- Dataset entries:
** Start **

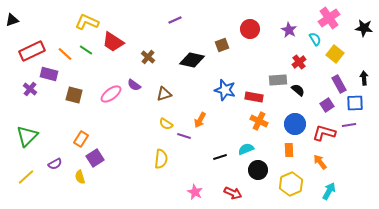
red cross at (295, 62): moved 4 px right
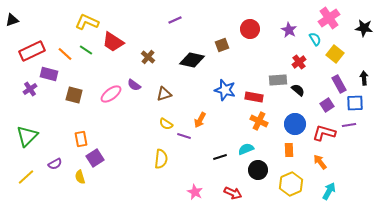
purple cross at (30, 89): rotated 16 degrees clockwise
orange rectangle at (81, 139): rotated 42 degrees counterclockwise
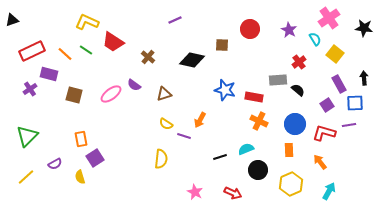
brown square at (222, 45): rotated 24 degrees clockwise
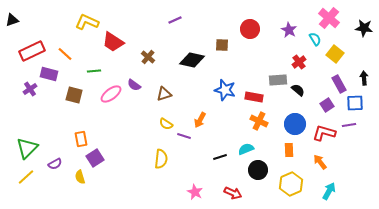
pink cross at (329, 18): rotated 15 degrees counterclockwise
green line at (86, 50): moved 8 px right, 21 px down; rotated 40 degrees counterclockwise
green triangle at (27, 136): moved 12 px down
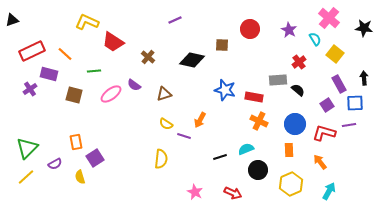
orange rectangle at (81, 139): moved 5 px left, 3 px down
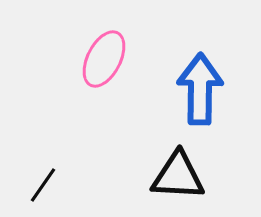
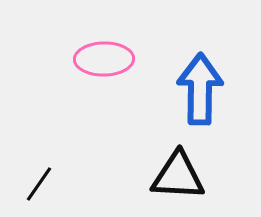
pink ellipse: rotated 62 degrees clockwise
black line: moved 4 px left, 1 px up
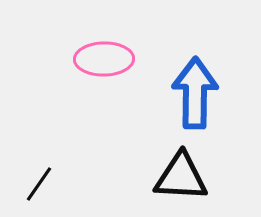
blue arrow: moved 5 px left, 4 px down
black triangle: moved 3 px right, 1 px down
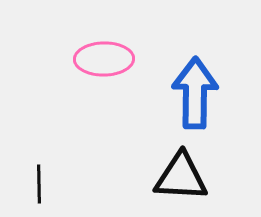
black line: rotated 36 degrees counterclockwise
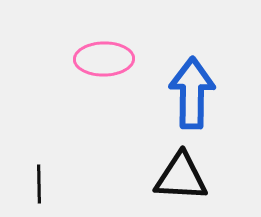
blue arrow: moved 3 px left
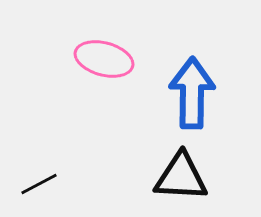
pink ellipse: rotated 16 degrees clockwise
black line: rotated 63 degrees clockwise
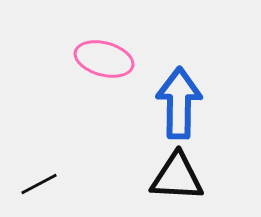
blue arrow: moved 13 px left, 10 px down
black triangle: moved 4 px left
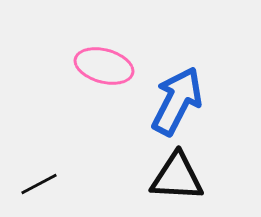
pink ellipse: moved 7 px down
blue arrow: moved 2 px left, 2 px up; rotated 26 degrees clockwise
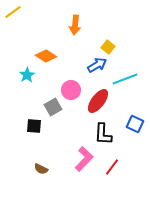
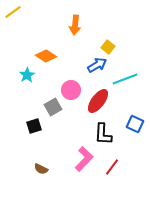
black square: rotated 21 degrees counterclockwise
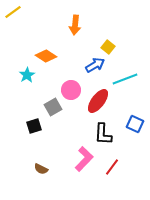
blue arrow: moved 2 px left
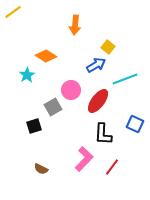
blue arrow: moved 1 px right
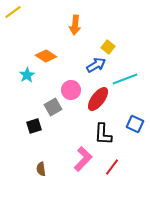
red ellipse: moved 2 px up
pink L-shape: moved 1 px left
brown semicircle: rotated 56 degrees clockwise
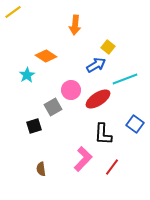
red ellipse: rotated 20 degrees clockwise
blue square: rotated 12 degrees clockwise
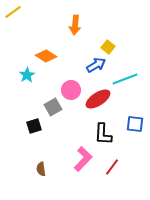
blue square: rotated 30 degrees counterclockwise
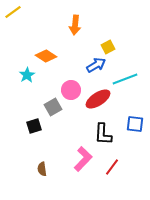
yellow square: rotated 24 degrees clockwise
brown semicircle: moved 1 px right
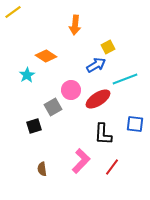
pink L-shape: moved 2 px left, 2 px down
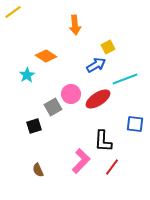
orange arrow: rotated 12 degrees counterclockwise
pink circle: moved 4 px down
black L-shape: moved 7 px down
brown semicircle: moved 4 px left, 1 px down; rotated 16 degrees counterclockwise
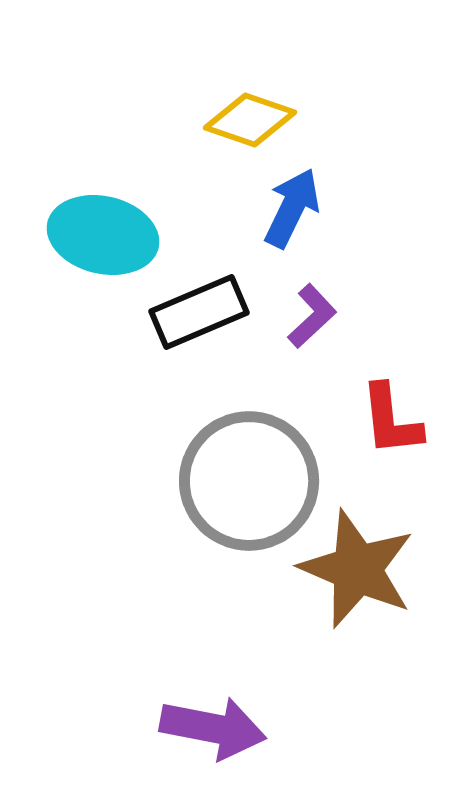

** End **

- What you are asked to do: Please rewrite the records above as a Markdown table with the columns Row and Record line, giving each line its own numbered row. Skip blank lines and leave the pictures out of the table.

- Task solution:
| Row | Record line |
|---|---|
| 1 | red cross at (295, 62): moved 4 px right |
| 2 | purple cross at (30, 89): rotated 16 degrees clockwise |
| 3 | orange rectangle at (81, 139): rotated 42 degrees counterclockwise |
| 4 | brown square at (222, 45): rotated 24 degrees clockwise |
| 5 | pink cross at (329, 18): rotated 15 degrees counterclockwise |
| 6 | green line at (86, 50): moved 8 px right, 21 px down; rotated 40 degrees counterclockwise |
| 7 | green triangle at (27, 136): moved 12 px down |
| 8 | orange rectangle at (81, 139): moved 5 px left, 3 px down |
| 9 | pink ellipse: rotated 62 degrees clockwise |
| 10 | black line: moved 4 px left, 1 px up |
| 11 | blue arrow: moved 5 px left, 4 px down |
| 12 | black triangle: moved 3 px right, 1 px down |
| 13 | black line: rotated 36 degrees counterclockwise |
| 14 | blue arrow: moved 3 px left |
| 15 | pink ellipse: rotated 16 degrees clockwise |
| 16 | black line: rotated 63 degrees clockwise |
| 17 | blue arrow: moved 13 px left, 10 px down |
| 18 | black triangle: moved 4 px left |
| 19 | pink ellipse: moved 7 px down |
| 20 | blue arrow: moved 2 px left, 2 px up; rotated 26 degrees clockwise |
| 21 | black square: rotated 21 degrees counterclockwise |
| 22 | blue arrow: moved 2 px left |
| 23 | blue arrow: moved 1 px right |
| 24 | red ellipse: moved 2 px up |
| 25 | pink L-shape: moved 1 px left |
| 26 | brown semicircle: rotated 56 degrees clockwise |
| 27 | red ellipse: rotated 20 degrees clockwise |
| 28 | blue square: rotated 12 degrees clockwise |
| 29 | blue square: rotated 30 degrees counterclockwise |
| 30 | yellow square: rotated 24 degrees clockwise |
| 31 | brown semicircle: moved 1 px right |
| 32 | pink L-shape: moved 2 px left, 2 px down |
| 33 | orange arrow: rotated 12 degrees counterclockwise |
| 34 | pink circle: moved 4 px down |
| 35 | black L-shape: moved 7 px down |
| 36 | brown semicircle: moved 4 px left, 1 px down; rotated 16 degrees counterclockwise |